◆ **INFORMATION SUPPLIED**:
━━━━━━━━

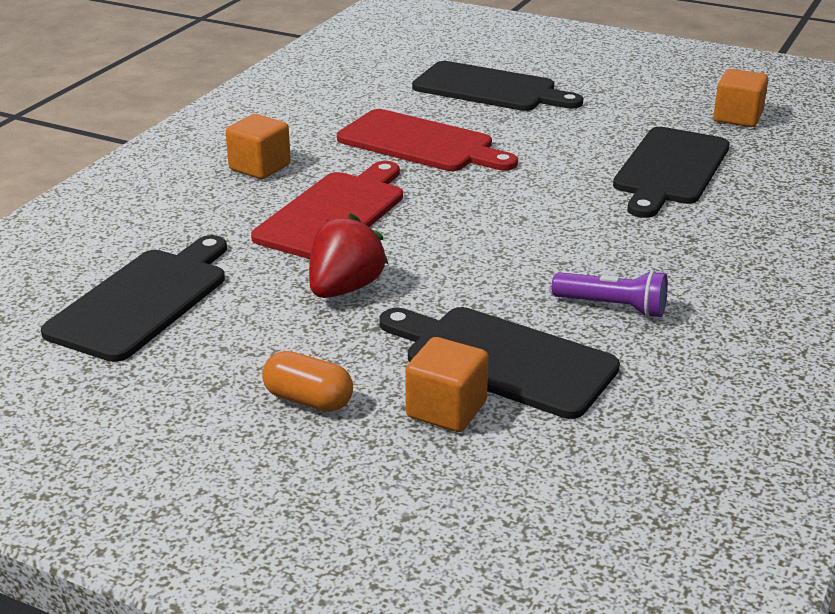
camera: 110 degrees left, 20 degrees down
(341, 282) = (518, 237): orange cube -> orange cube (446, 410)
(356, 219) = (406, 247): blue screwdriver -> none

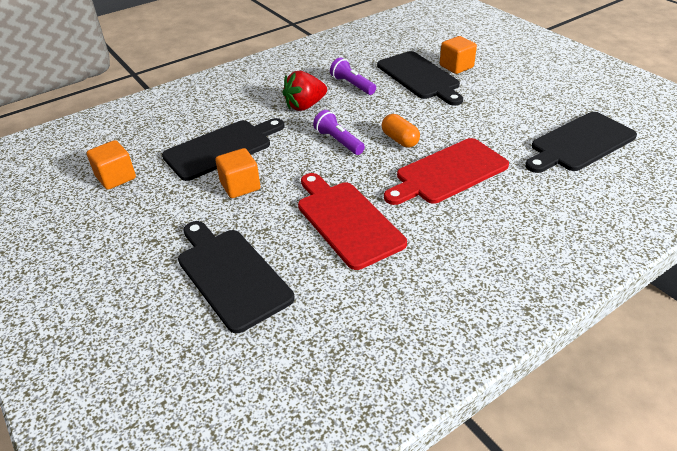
camera: 150 degrees left, 10 degrees up
(260, 167) = (480, 231): orange cube -> orange cube (240, 186)
(308, 400) = (509, 81): orange capsule -> orange capsule (400, 140)
(344, 289) = (468, 123): red strawberry -> red strawberry (305, 106)
(524, 214) = (338, 141): none -> purple flashlight

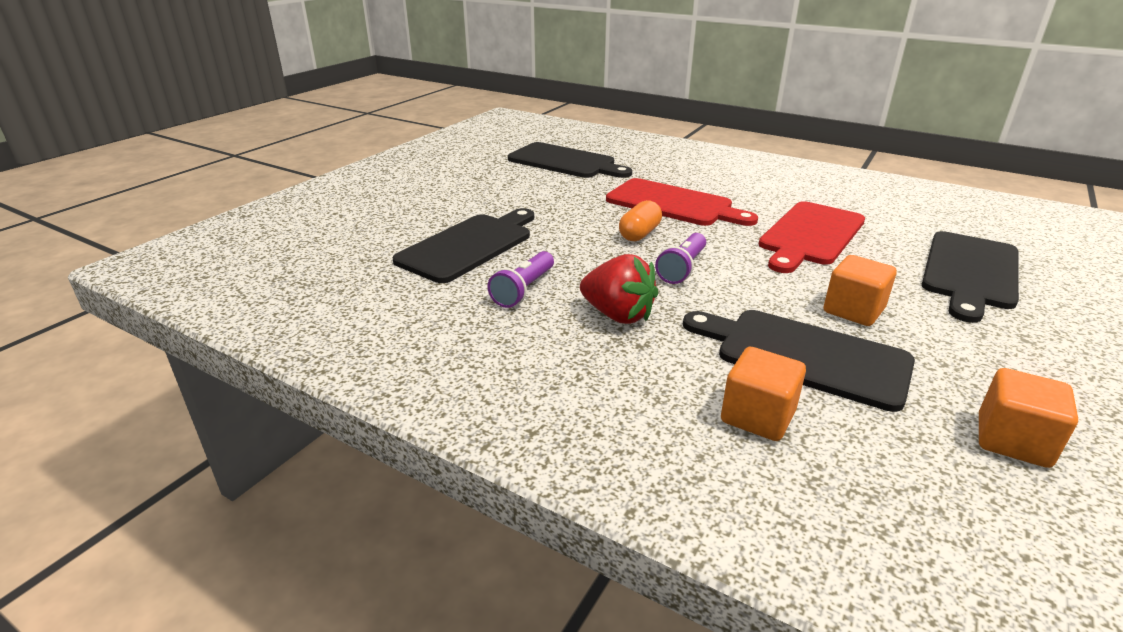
camera: 115 degrees left, 10 degrees down
(456, 66) = (424, 227): orange cube -> orange cube (757, 416)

━━━━━━━━

◆ **ASSIGNMENT**:
The job here is to find each line above with the word "left" and copy it.

◆ **SOLVED EXERCISE**:
camera: 110 degrees left, 20 degrees down
camera: 150 degrees left, 10 degrees up
camera: 115 degrees left, 10 degrees down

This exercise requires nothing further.